- **Try it**: Repeat exactly, and only, the lines running from the one that holds "(219, 204) = (350, 118): white" to the end of the records.

- **Coordinate-based change listings**:
- - - - -

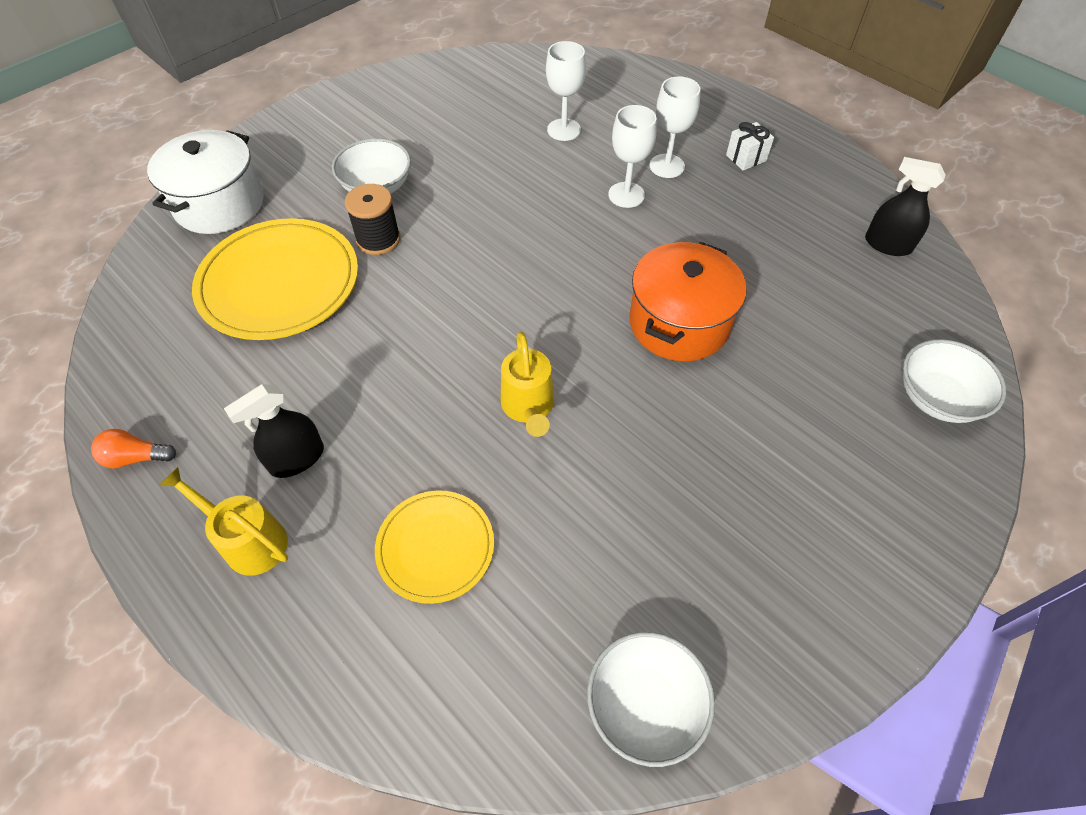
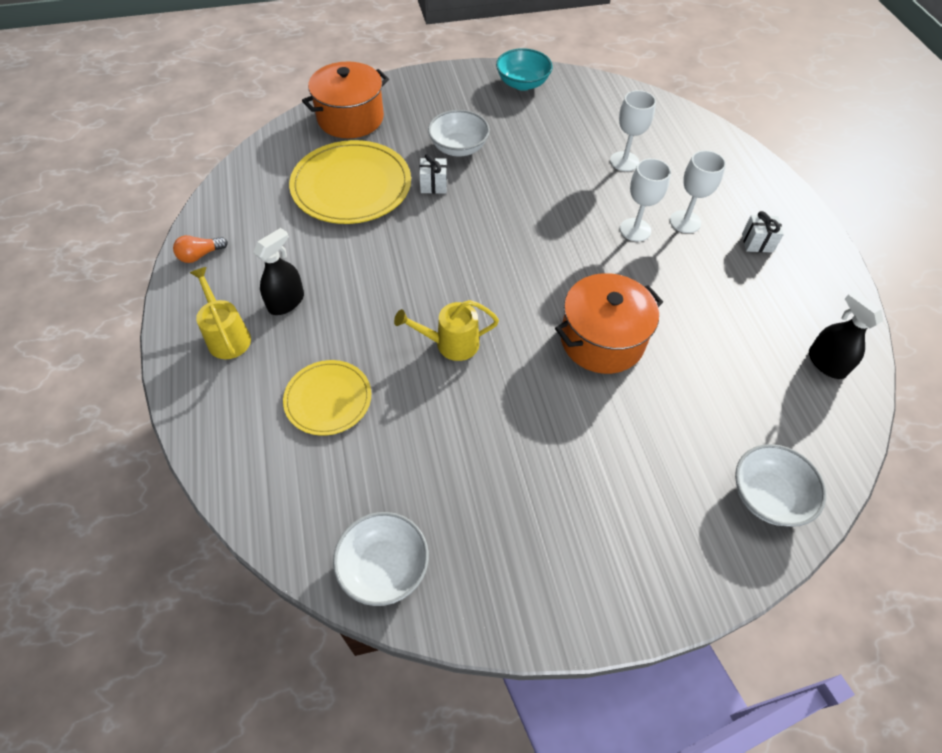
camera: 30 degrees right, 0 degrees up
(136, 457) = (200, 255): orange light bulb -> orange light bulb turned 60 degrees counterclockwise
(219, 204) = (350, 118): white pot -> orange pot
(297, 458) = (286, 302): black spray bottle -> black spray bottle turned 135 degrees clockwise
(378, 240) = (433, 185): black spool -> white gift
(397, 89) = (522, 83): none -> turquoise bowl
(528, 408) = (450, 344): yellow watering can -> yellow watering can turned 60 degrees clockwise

- - - - -

- **Completed task**:
(219, 204) = (350, 118): white pot -> orange pot
(297, 458) = (286, 302): black spray bottle -> black spray bottle turned 135 degrees clockwise
(378, 240) = (433, 185): black spool -> white gift
(397, 89) = (522, 83): none -> turquoise bowl
(528, 408) = (450, 344): yellow watering can -> yellow watering can turned 60 degrees clockwise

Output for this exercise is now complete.